(Task brief) Among the lines of the listing below, retype exactly those from the one containing "(210, 312) = (554, 450): blue" through the one containing "(450, 105) = (388, 125): turquoise", both included. Do not include pictures.
::: Extracted information
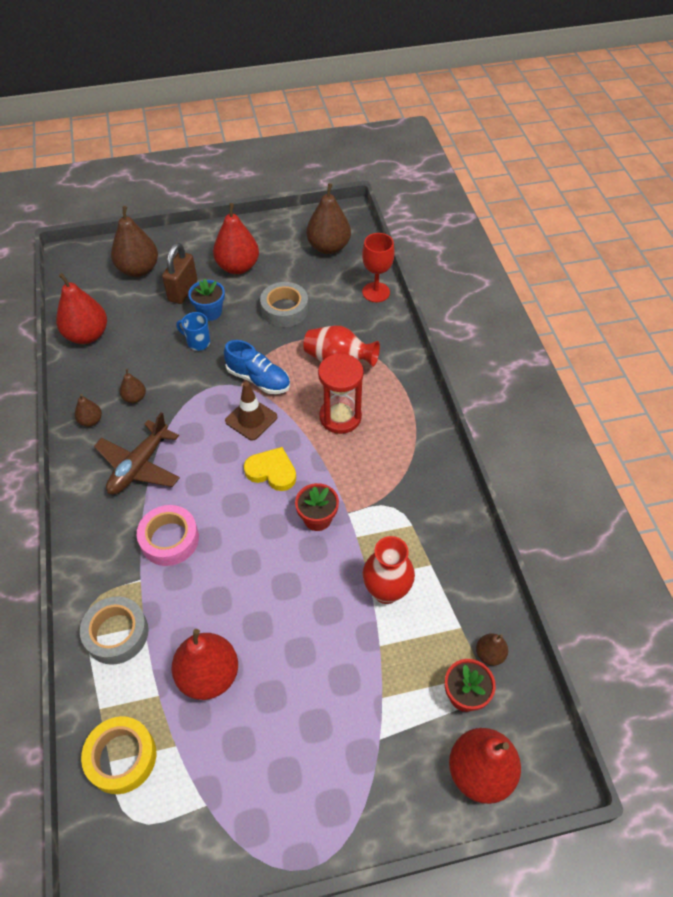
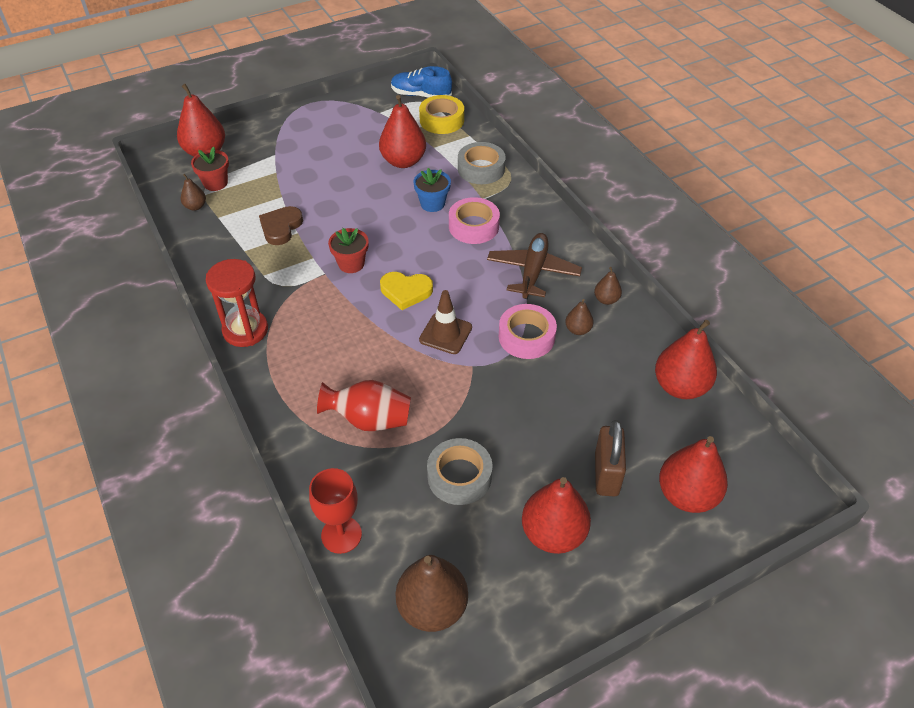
camera: 165 degrees right, 5 degrees down
(138, 269) = (687, 495): brown pear -> red pear
(182, 401) = (526, 337): none -> pink tape
(198, 342) = (546, 406): blue mug -> none
(210, 312) = (554, 450): blue flower pot -> blue flower pot (432, 203)
(258, 379) = (455, 377): blue shoe -> blue shoe (421, 95)
(340, 417) = (351, 355): red hourglass -> red hourglass (245, 330)
(386, 591) = (281, 227): red vase -> brown heart

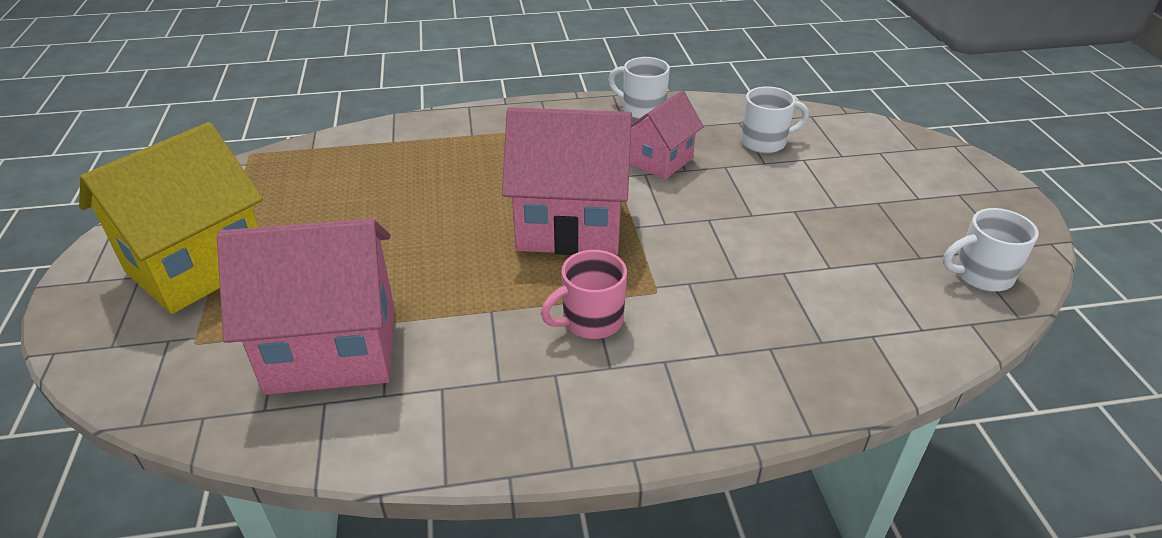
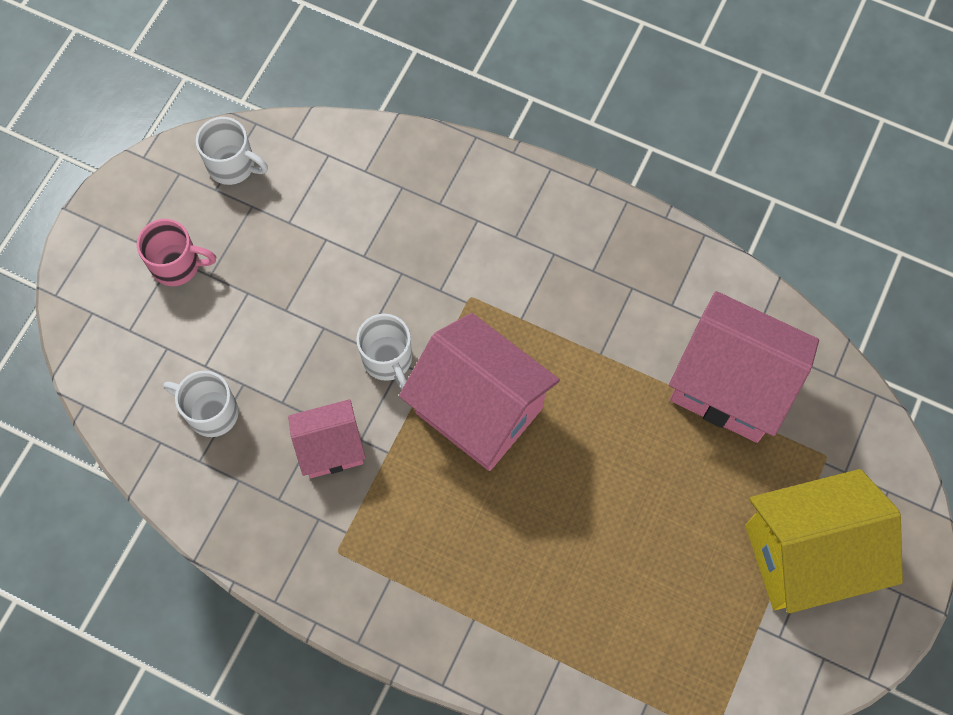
camera: 145 degrees left, 30 degrees up
(590, 321) = (538, 299): pink mug -> pink mug (177, 265)
(642, 109) = (271, 549): white mug -> white mug (388, 360)

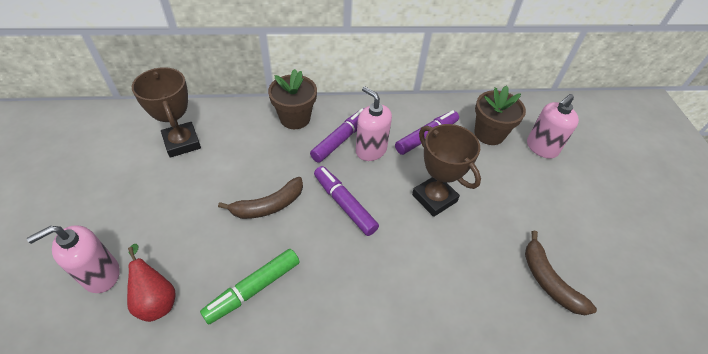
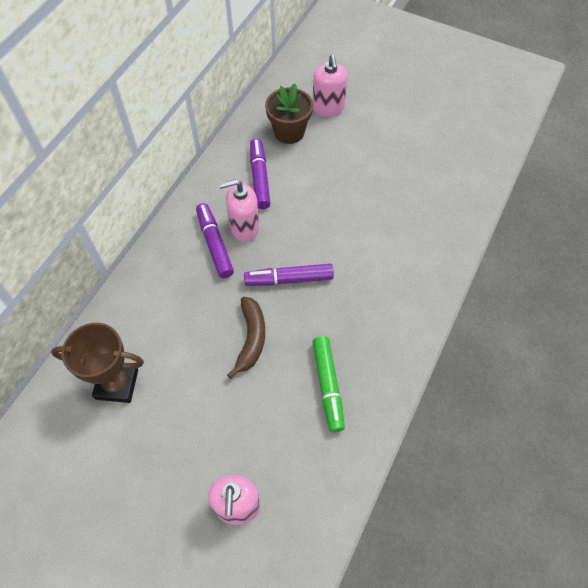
camera: 55 degrees left, 10 degrees up
(156, 300) = (293, 466): red pear -> none
(295, 118) = (159, 268): brown flower pot -> none
(434, 198) = (326, 212): brown trophy -> none
(548, 281) = (438, 187): brown banana -> none

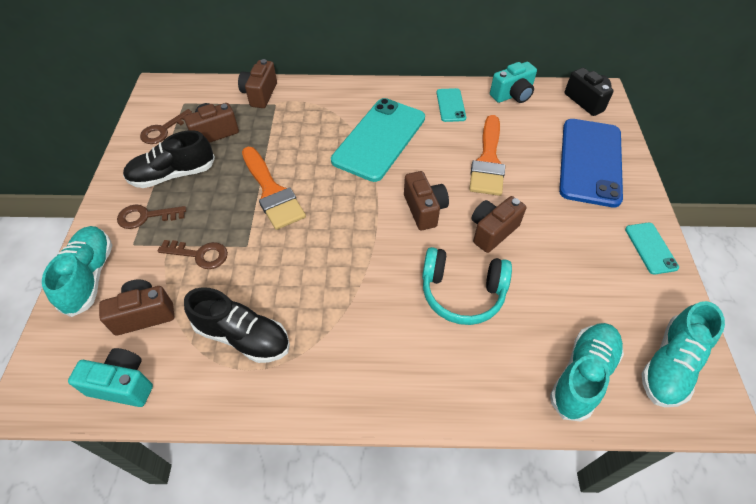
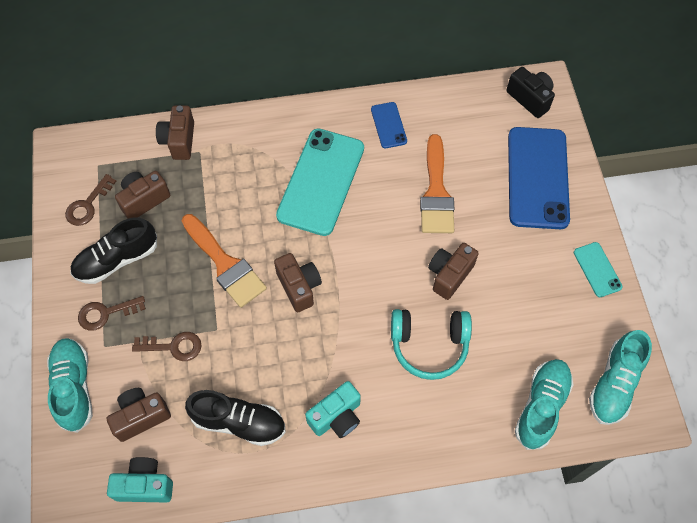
camera: 10 degrees left, 10 degrees up
(424, 209) = (381, 261): brown camera -> brown camera (299, 287)
(450, 105) = (388, 125): turquoise phone -> blue phone
(512, 95) = (452, 102): turquoise camera -> turquoise camera (336, 417)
::::::
(Result for this task)
(210, 312) = (554, 450): blue flower pot -> blue flower pot (432, 203)
(258, 379) = (455, 377): blue shoe -> blue shoe (421, 95)
(340, 417) = (351, 355): red hourglass -> red hourglass (245, 330)
(386, 591) = (281, 227): red vase -> brown heart

camera: 145 degrees left, 30 degrees up
(590, 321) = (538, 299): pink mug -> pink mug (177, 265)
(642, 109) = (271, 549): white mug -> white mug (388, 360)

camera: 55 degrees left, 10 degrees up
(156, 300) = (293, 466): red pear -> none
(295, 118) = (159, 268): brown flower pot -> none
(434, 198) = (326, 212): brown trophy -> none
(548, 281) = (438, 187): brown banana -> none

camera: 10 degrees left, 10 degrees up
(424, 209) = (381, 261): brown camera -> brown camera (299, 287)
(450, 105) = (388, 125): turquoise phone -> blue phone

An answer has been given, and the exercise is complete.